• [Work request]
Each line of the data must be given back verbatim, with pictures removed.

• [Records provided]
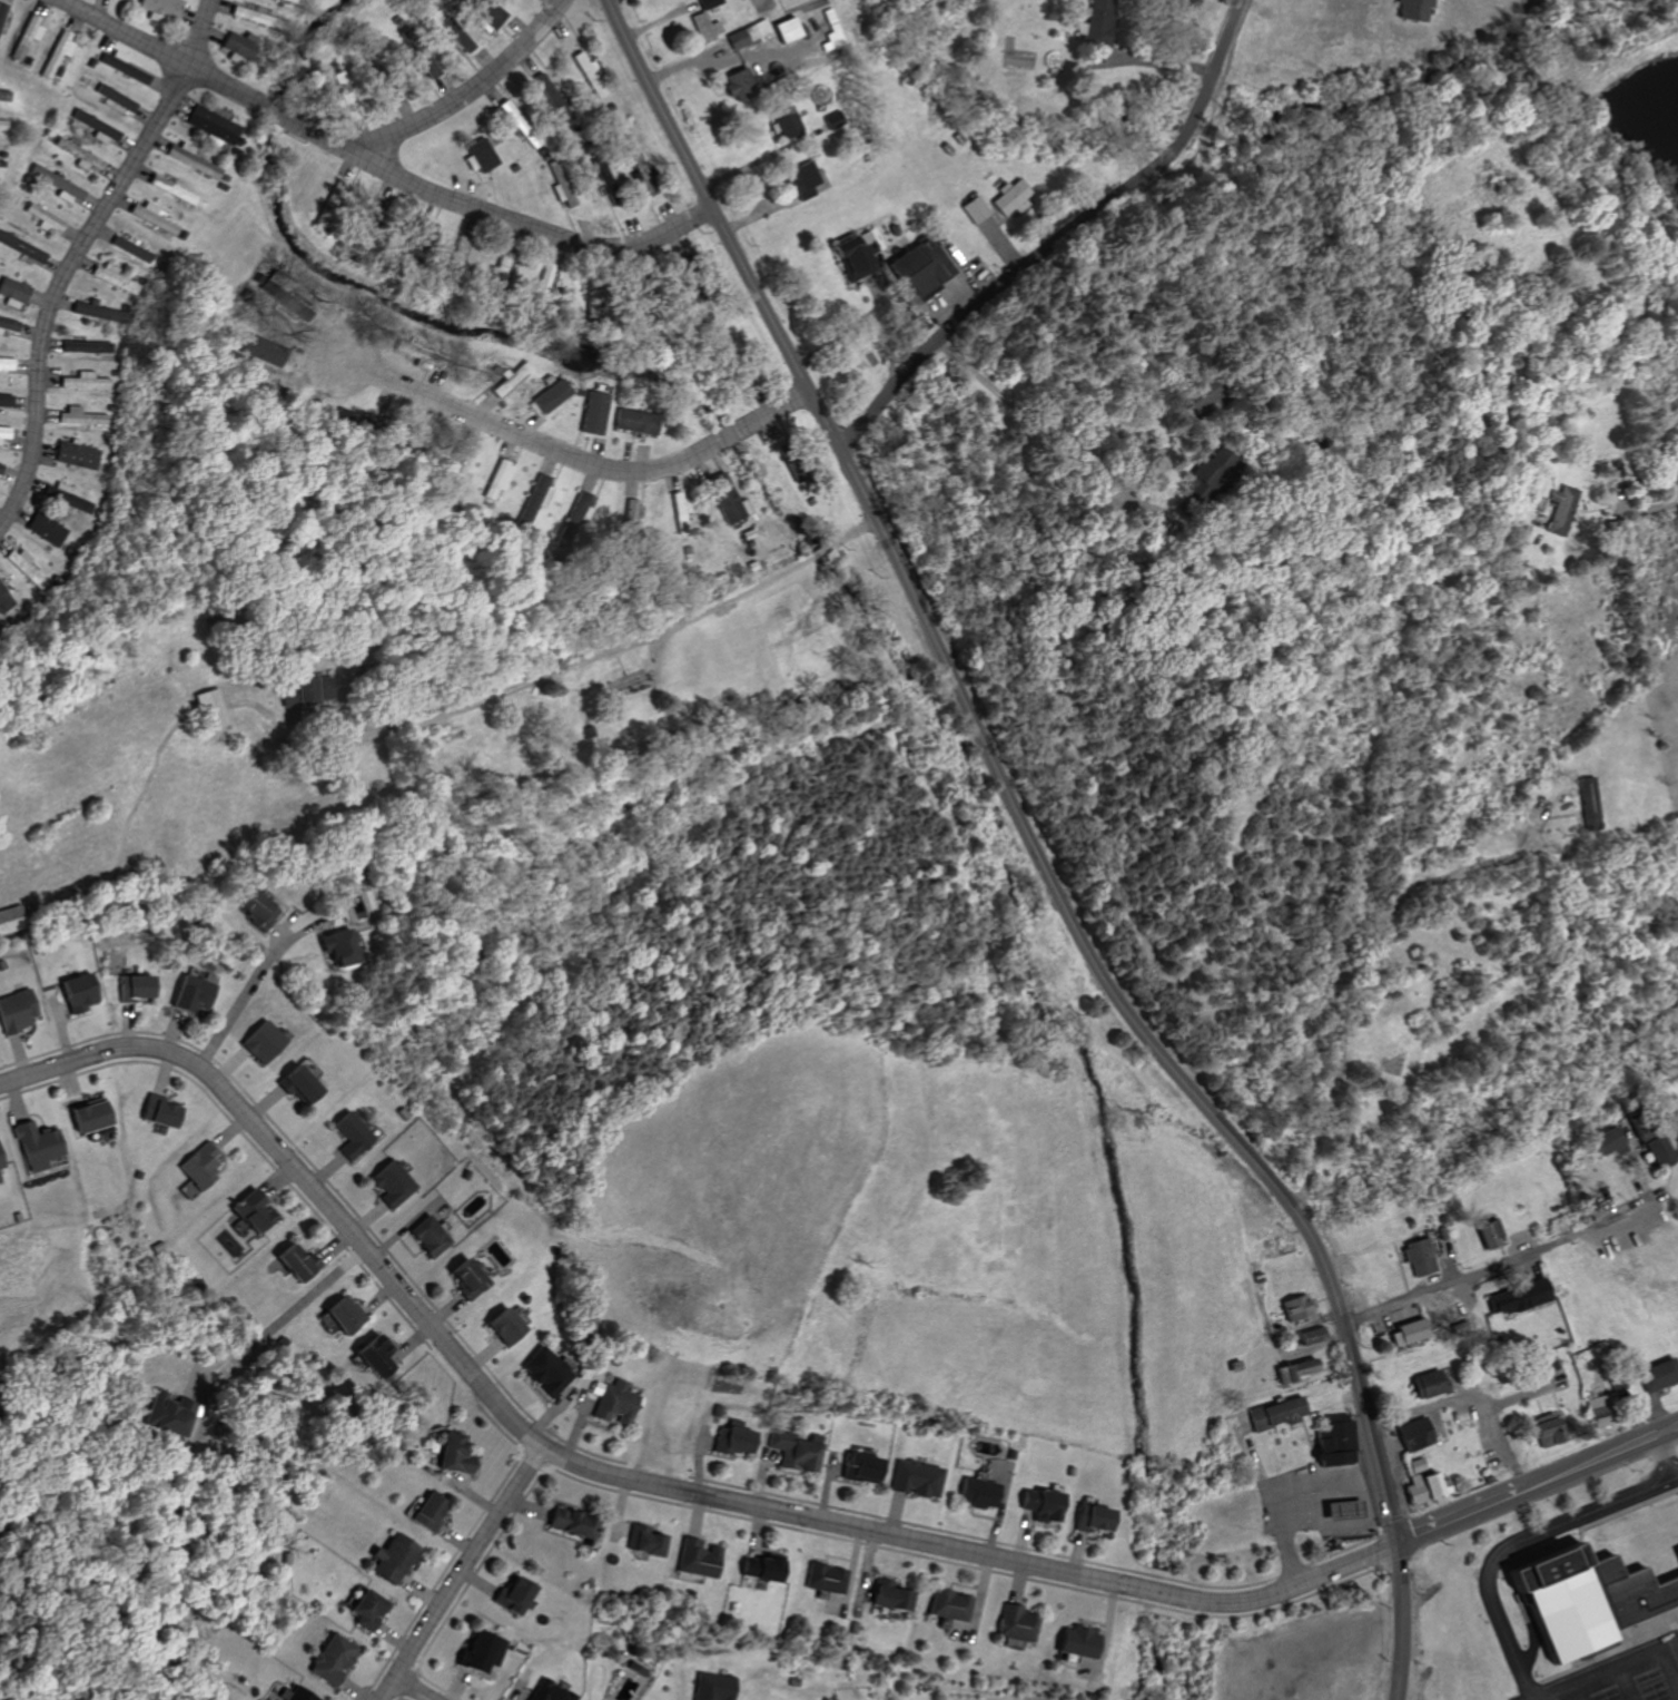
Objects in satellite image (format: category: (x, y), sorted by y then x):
building: (707, 3)
building: (163, 9)
building: (1412, 9)
building: (485, 13)
building: (248, 15)
building: (5, 18)
building: (832, 23)
building: (704, 27)
building: (784, 29)
building: (1094, 31)
road: (198, 33)
building: (30, 35)
building: (746, 35)
building: (458, 39)
building: (235, 47)
road: (161, 51)
building: (60, 53)
building: (420, 62)
building: (124, 67)
building: (588, 75)
building: (735, 83)
road: (468, 89)
building: (543, 90)
building: (114, 97)
road: (268, 110)
building: (782, 120)
building: (4, 124)
building: (209, 125)
building: (97, 128)
building: (80, 155)
building: (475, 155)
building: (189, 161)
building: (799, 180)
building: (57, 185)
building: (169, 189)
building: (1010, 197)
building: (973, 209)
road: (487, 215)
building: (151, 217)
building: (43, 218)
road: (1062, 238)
building: (21, 248)
building: (129, 249)
building: (852, 251)
building: (458, 258)
building: (917, 268)
building: (494, 271)
building: (106, 273)
road: (59, 285)
building: (13, 293)
building: (86, 310)
building: (8, 324)
building: (85, 347)
building: (265, 350)
building: (7, 364)
building: (86, 381)
building: (5, 400)
building: (592, 410)
road: (773, 411)
building: (82, 416)
building: (632, 421)
building: (5, 433)
road: (729, 435)
road: (529, 441)
building: (79, 455)
building: (0, 467)
building: (499, 478)
building: (722, 497)
building: (535, 499)
building: (676, 506)
road: (1646, 506)
building: (580, 510)
building: (1556, 510)
building: (629, 515)
building: (47, 529)
road: (853, 533)
road: (822, 549)
building: (26, 565)
building: (5, 600)
road: (557, 669)
building: (626, 683)
building: (294, 693)
building: (209, 709)
road: (1001, 778)
building: (1590, 803)
building: (259, 910)
building: (8, 919)
building: (336, 948)
road: (1361, 979)
building: (135, 988)
building: (76, 991)
building: (190, 994)
road: (235, 1009)
building: (15, 1011)
building: (260, 1043)
building: (294, 1085)
building: (157, 1112)
building: (87, 1116)
building: (345, 1136)
building: (1606, 1142)
building: (34, 1147)
building: (1656, 1150)
building: (199, 1165)
building: (0, 1167)
building: (385, 1185)
building: (1488, 1232)
building: (424, 1237)
building: (1416, 1258)
building: (291, 1263)
road: (1498, 1266)
building: (463, 1280)
building: (1516, 1297)
building: (1295, 1307)
road: (289, 1314)
building: (340, 1315)
building: (500, 1327)
building: (1407, 1333)
building: (1309, 1337)
building: (373, 1357)
building: (1301, 1369)
building: (544, 1371)
building: (1656, 1374)
building: (1427, 1383)
road: (1469, 1400)
building: (614, 1401)
building: (1276, 1412)
building: (169, 1416)
building: (1544, 1428)
road: (1666, 1431)
building: (1414, 1434)
building: (738, 1438)
building: (1333, 1438)
building: (795, 1449)
building: (452, 1454)
road: (1664, 1458)
road: (1590, 1462)
building: (1415, 1465)
building: (860, 1468)
road: (616, 1477)
building: (915, 1478)
road: (1675, 1479)
building: (1425, 1487)
building: (976, 1493)
road: (1292, 1500)
building: (1035, 1502)
building: (1342, 1510)
gas station: (1342, 1510)
building: (429, 1511)
road: (1458, 1515)
building: (1088, 1518)
building: (573, 1521)
building: (646, 1540)
road: (1516, 1540)
building: (1675, 1555)
building: (396, 1558)
building: (699, 1558)
building: (761, 1567)
road: (464, 1573)
building: (824, 1578)
building: (515, 1595)
building: (1580, 1595)
building: (889, 1596)
building: (947, 1604)
building: (368, 1609)
road: (1400, 1622)
building: (1013, 1624)
building: (1073, 1641)
building: (484, 1651)
building: (334, 1658)
building: (638, 1668)
road: (1628, 1671)
building: (713, 1687)
road: (1626, 1687)
road: (416, 1688)
building: (549, 1692)
road: (1525, 1693)
building: (297, 1694)
road: (1578, 1696)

• [Output for this exercise]
Objects in satellite image (format: category: (x, y), sorted by y then x):
building: (707, 3)
building: (163, 9)
building: (1412, 9)
building: (485, 13)
building: (248, 15)
building: (5, 18)
building: (832, 23)
building: (704, 27)
building: (784, 29)
building: (1094, 31)
road: (198, 33)
building: (30, 35)
building: (746, 35)
building: (458, 39)
building: (235, 47)
road: (161, 51)
building: (60, 53)
building: (420, 62)
building: (124, 67)
building: (588, 75)
building: (735, 83)
road: (468, 89)
building: (543, 90)
building: (114, 97)
road: (268, 110)
building: (782, 120)
building: (4, 124)
building: (209, 125)
building: (97, 128)
building: (80, 155)
building: (475, 155)
building: (189, 161)
building: (799, 180)
building: (57, 185)
building: (169, 189)
building: (1010, 197)
building: (973, 209)
road: (487, 215)
building: (151, 217)
building: (43, 218)
road: (1062, 238)
building: (21, 248)
building: (129, 249)
building: (852, 251)
building: (458, 258)
building: (917, 268)
building: (494, 271)
building: (106, 273)
road: (59, 285)
building: (13, 293)
building: (86, 310)
building: (8, 324)
building: (85, 347)
building: (265, 350)
building: (7, 364)
building: (86, 381)
building: (5, 400)
building: (592, 410)
road: (773, 411)
building: (82, 416)
building: (632, 421)
building: (5, 433)
road: (729, 435)
road: (529, 441)
building: (79, 455)
building: (0, 467)
building: (499, 478)
building: (722, 497)
building: (535, 499)
building: (676, 506)
road: (1646, 506)
building: (580, 510)
building: (1556, 510)
building: (629, 515)
building: (47, 529)
road: (853, 533)
road: (822, 549)
building: (26, 565)
building: (5, 600)
road: (557, 669)
building: (626, 683)
building: (294, 693)
building: (209, 709)
road: (1001, 778)
building: (1590, 803)
building: (259, 910)
building: (8, 919)
building: (336, 948)
road: (1361, 979)
building: (135, 988)
building: (76, 991)
building: (190, 994)
road: (235, 1009)
building: (15, 1011)
building: (260, 1043)
building: (294, 1085)
building: (157, 1112)
building: (87, 1116)
building: (345, 1136)
building: (1606, 1142)
building: (34, 1147)
building: (1656, 1150)
building: (199, 1165)
building: (0, 1167)
building: (385, 1185)
building: (1488, 1232)
building: (424, 1237)
building: (1416, 1258)
building: (291, 1263)
road: (1498, 1266)
building: (463, 1280)
building: (1516, 1297)
building: (1295, 1307)
road: (289, 1314)
building: (340, 1315)
building: (500, 1327)
building: (1407, 1333)
building: (1309, 1337)
building: (373, 1357)
building: (1301, 1369)
building: (544, 1371)
building: (1656, 1374)
building: (1427, 1383)
road: (1469, 1400)
building: (614, 1401)
building: (1276, 1412)
building: (169, 1416)
building: (1544, 1428)
road: (1666, 1431)
building: (1414, 1434)
building: (738, 1438)
building: (1333, 1438)
building: (795, 1449)
building: (452, 1454)
road: (1664, 1458)
road: (1590, 1462)
building: (1415, 1465)
building: (860, 1468)
road: (616, 1477)
building: (915, 1478)
road: (1675, 1479)
building: (1425, 1487)
building: (976, 1493)
road: (1292, 1500)
building: (1035, 1502)
building: (1342, 1510)
gas station: (1342, 1510)
building: (429, 1511)
road: (1458, 1515)
building: (1088, 1518)
building: (573, 1521)
building: (646, 1540)
road: (1516, 1540)
building: (1675, 1555)
building: (396, 1558)
building: (699, 1558)
building: (761, 1567)
road: (464, 1573)
building: (824, 1578)
building: (515, 1595)
building: (1580, 1595)
building: (889, 1596)
building: (947, 1604)
building: (368, 1609)
road: (1400, 1622)
building: (1013, 1624)
building: (1073, 1641)
building: (484, 1651)
building: (334, 1658)
building: (638, 1668)
road: (1628, 1671)
building: (713, 1687)
road: (1626, 1687)
road: (416, 1688)
building: (549, 1692)
road: (1525, 1693)
building: (297, 1694)
road: (1578, 1696)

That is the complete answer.